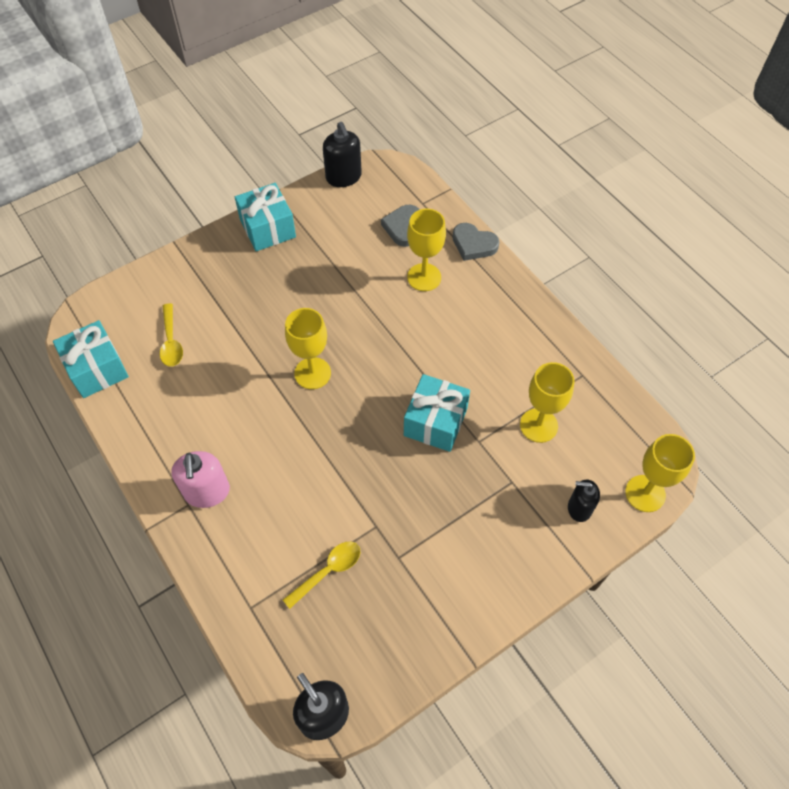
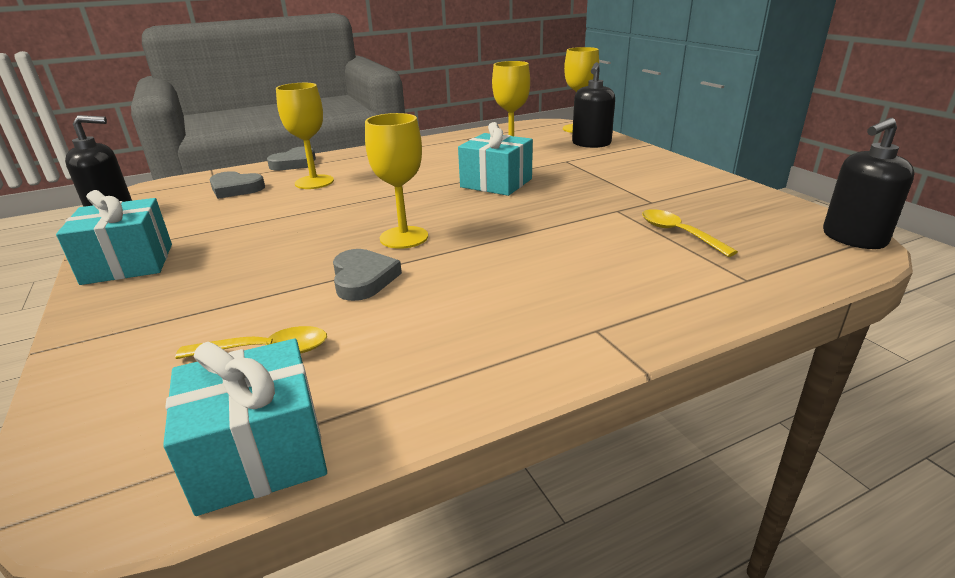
camera: 80 degrees left, 30 degrees down
(207, 492) = (574, 312): pink soap dispenser -> none
(249, 364) = (363, 279): none -> grey heart
(579, 508) = (591, 144): black soap dispenser -> black soap dispenser, size x1.50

> [EXERCISE]: Retype each line of the listing above word for word. Exclude the pictures.

> [RESPONSE TO THIS EXERCISE]:
camera: 80 degrees left, 30 degrees down
(207, 492) = (574, 312): pink soap dispenser -> none
(249, 364) = (363, 279): none -> grey heart
(579, 508) = (591, 144): black soap dispenser -> black soap dispenser, size x1.50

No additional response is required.